§ **WHAT TO DO**
Omit all pictures. Reproduce exactly the lines from the first line of the records below through the line with "(698, 302) = (684, 219): grey".

§ **STORED DATA**

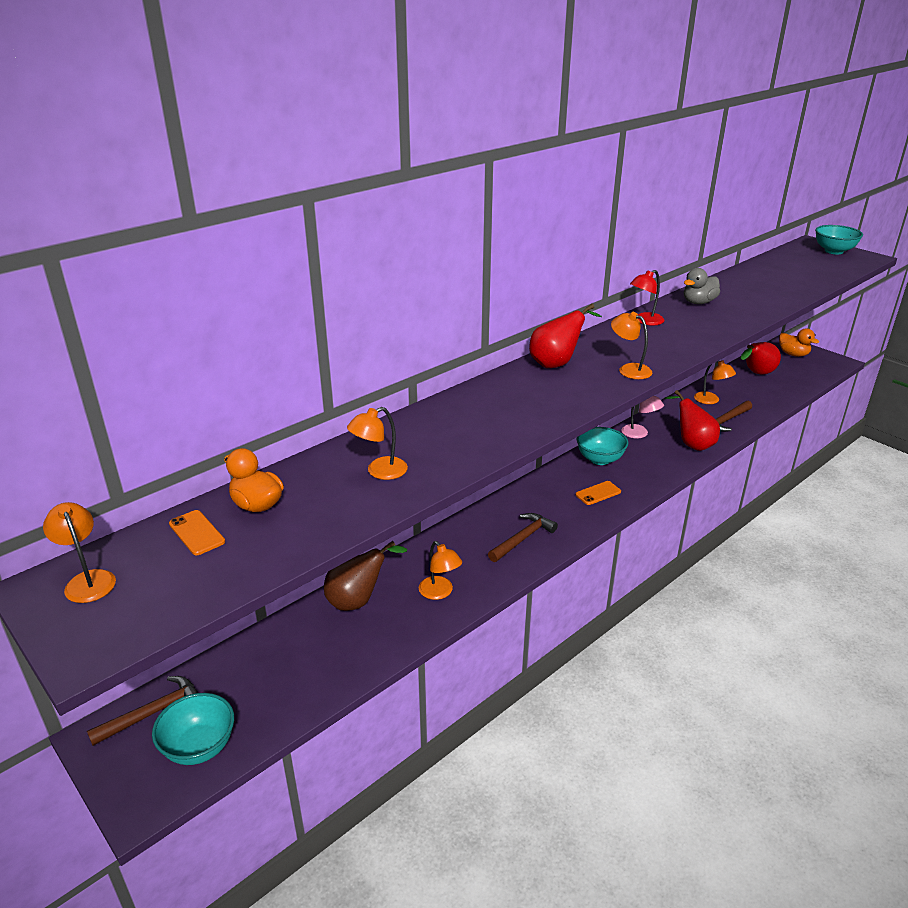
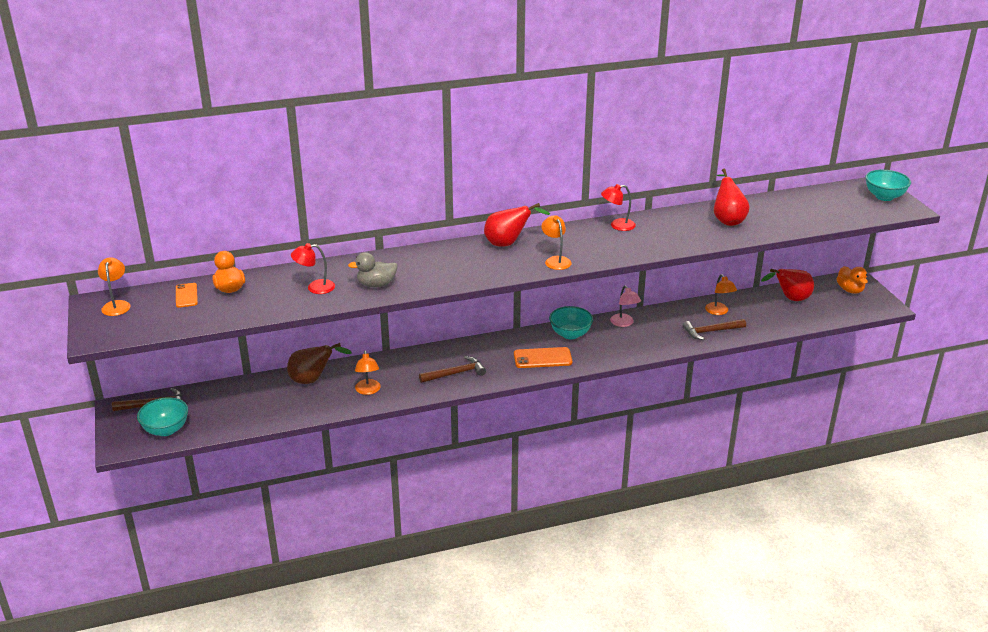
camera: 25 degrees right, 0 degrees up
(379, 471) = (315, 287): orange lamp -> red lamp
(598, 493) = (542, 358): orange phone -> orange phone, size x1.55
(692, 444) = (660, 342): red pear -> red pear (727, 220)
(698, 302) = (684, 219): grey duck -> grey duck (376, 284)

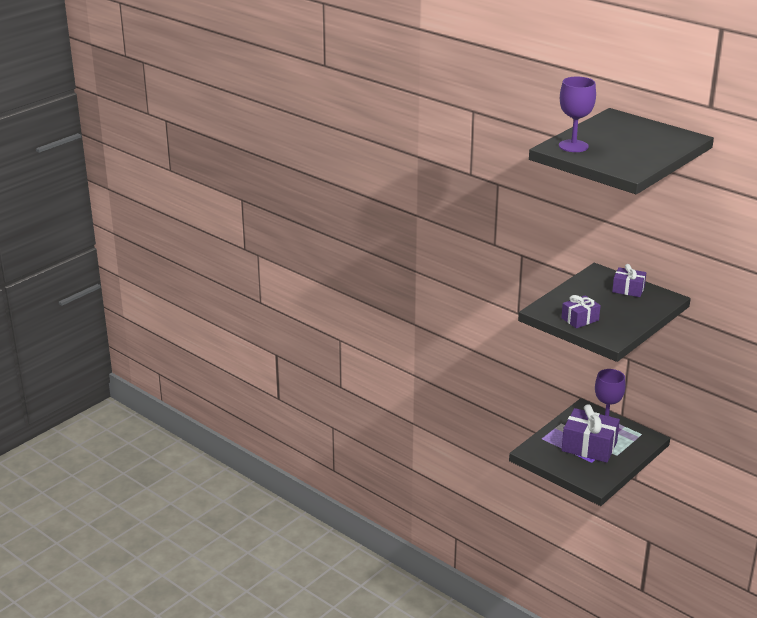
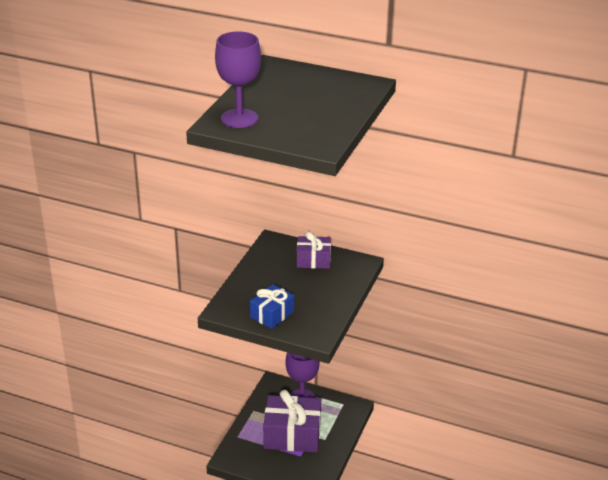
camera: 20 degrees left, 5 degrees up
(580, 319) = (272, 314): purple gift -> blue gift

§ **YOUR SOLUTION**
camera: 25 degrees right, 0 degrees up
(379, 471) = (315, 287): orange lamp -> red lamp
(598, 493) = (542, 358): orange phone -> orange phone, size x1.55
(692, 444) = (660, 342): red pear -> red pear (727, 220)
(698, 302) = (684, 219): grey duck -> grey duck (376, 284)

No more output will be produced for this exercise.